◆ Data records ◆
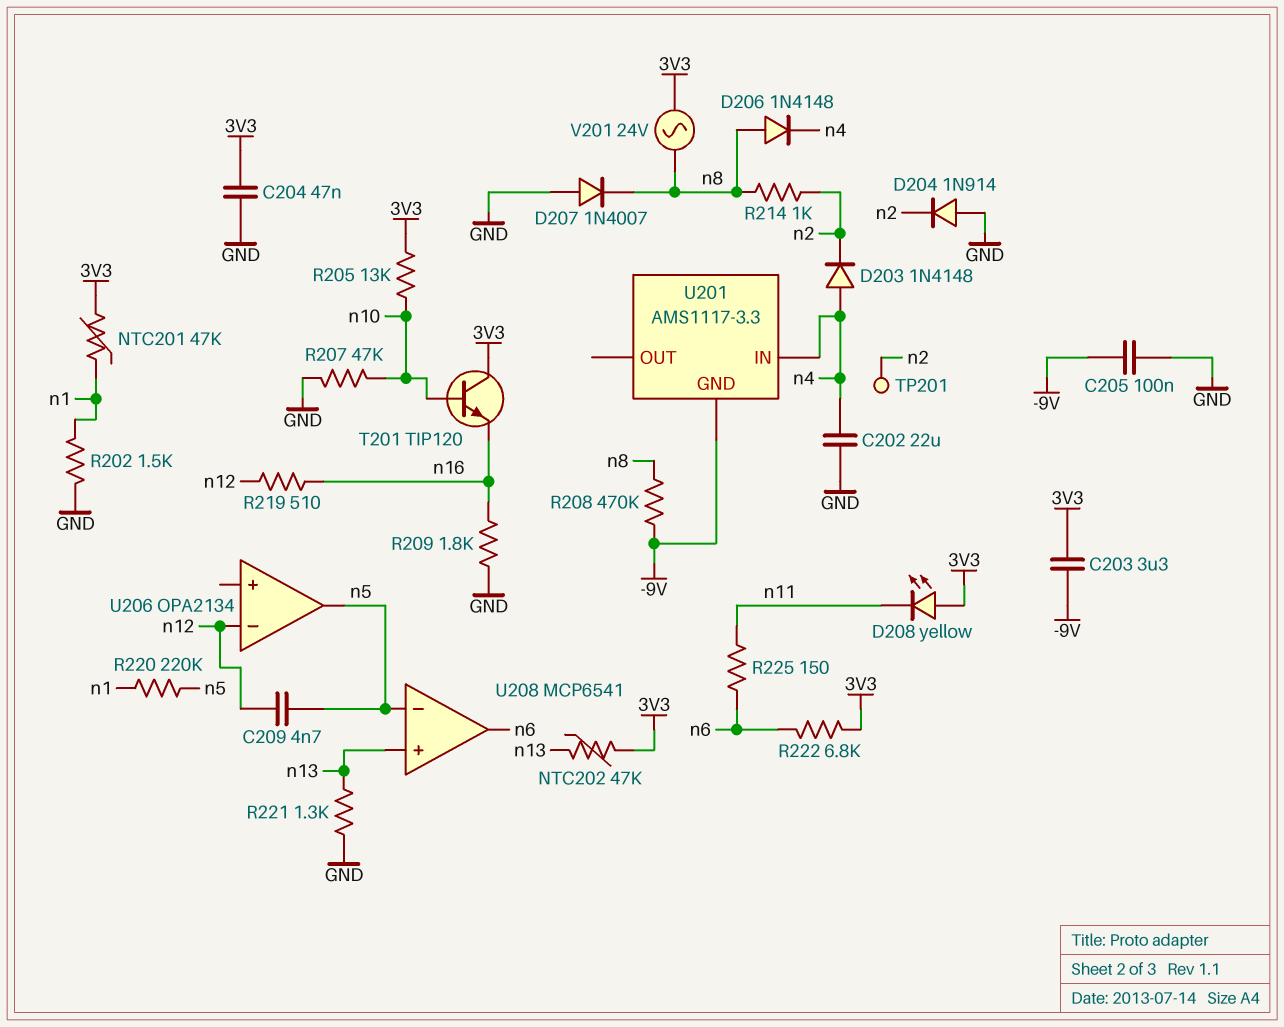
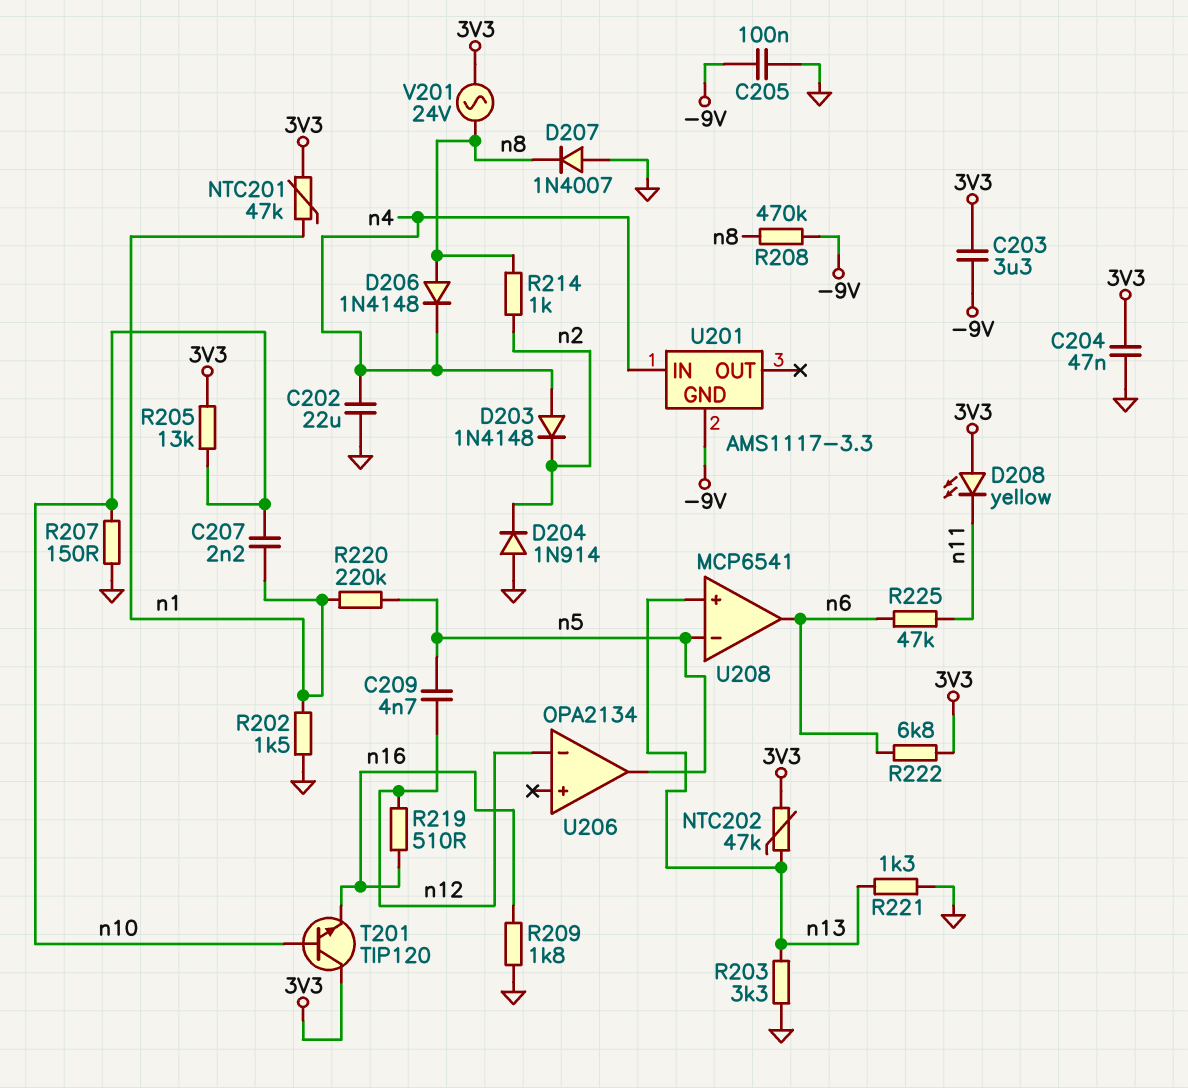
C207: none -> 2.2nF (n1, n10)
R203: none -> 3.3k (GND, n13)
R207: 47k (GND, n10) -> 150 (GND, n10)
R225: 150 (n6, n11) -> 47k (n6, n11)
TP201: test point (n2) -> none

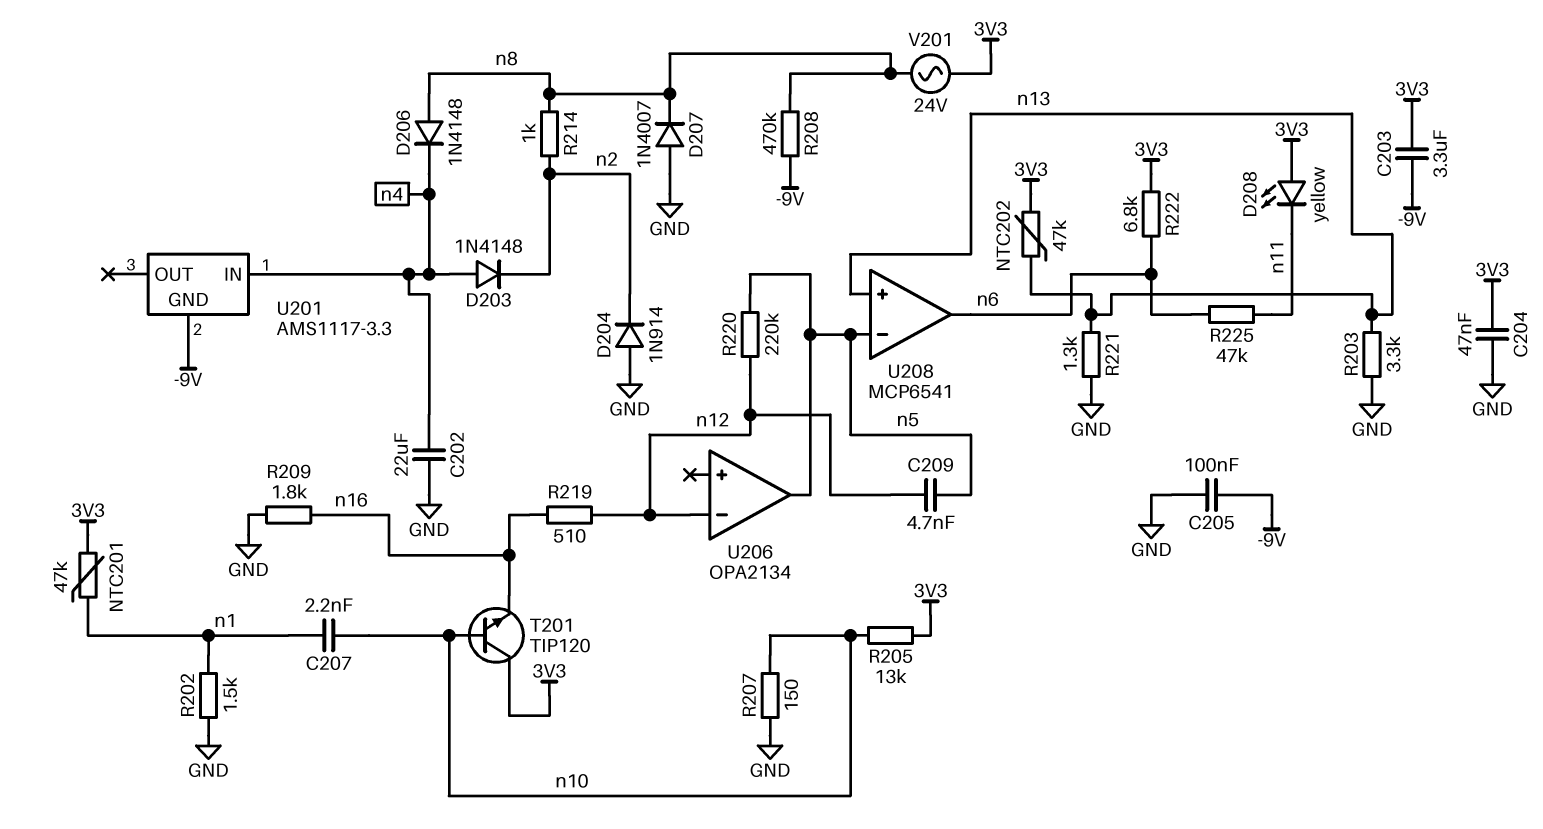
R220: 220k (n1, n5) -> 220k (n5, n12)

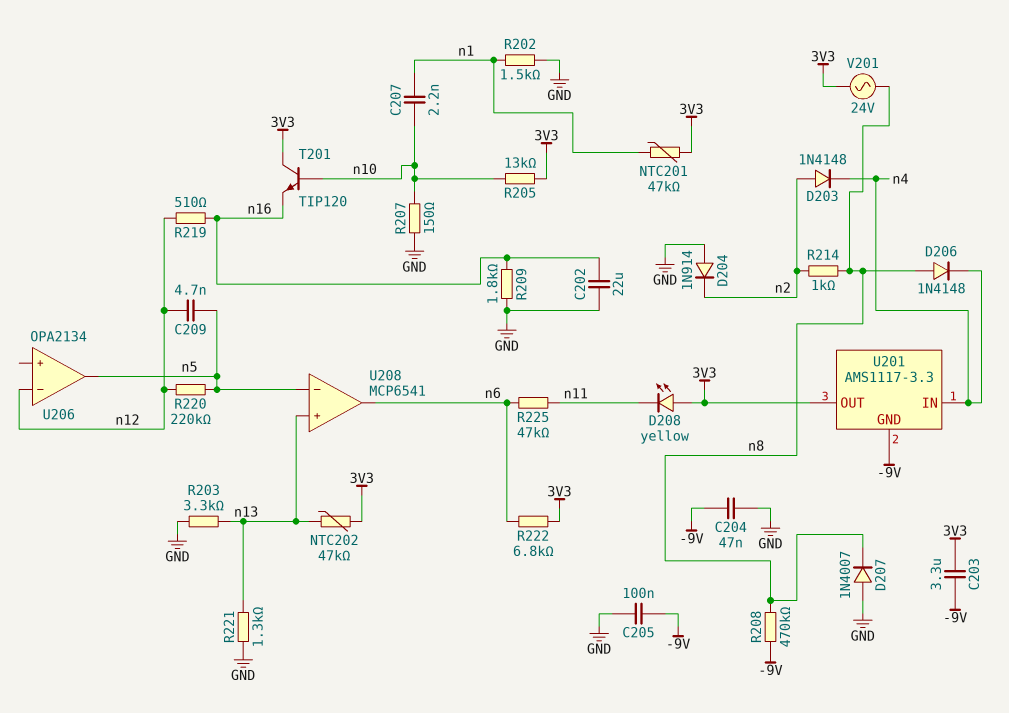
C202: 22uF (GND, n4) -> 22uF (GND, n16)
C204: 47nF (3V3, GND) -> 47nF (-9V, GND)
D203: diode 1N4148 (A n4, K n2) -> diode 1N4148 (A n2, K n4)
U201 pin OUT: none -> 3V3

◆ Task ◆
Can you restate all the records above word for word while dropping the pictures?

◆ Exercise solution ◆
C207: none -> 2.2nF (n1, n10)
R203: none -> 3.3k (GND, n13)
R207: 47k (GND, n10) -> 150 (GND, n10)
R225: 150 (n6, n11) -> 47k (n6, n11)
TP201: test point (n2) -> none

R220: 220k (n1, n5) -> 220k (n5, n12)

C202: 22uF (GND, n4) -> 22uF (GND, n16)
C204: 47nF (3V3, GND) -> 47nF (-9V, GND)
D203: diode 1N4148 (A n4, K n2) -> diode 1N4148 (A n2, K n4)
U201 pin OUT: none -> 3V3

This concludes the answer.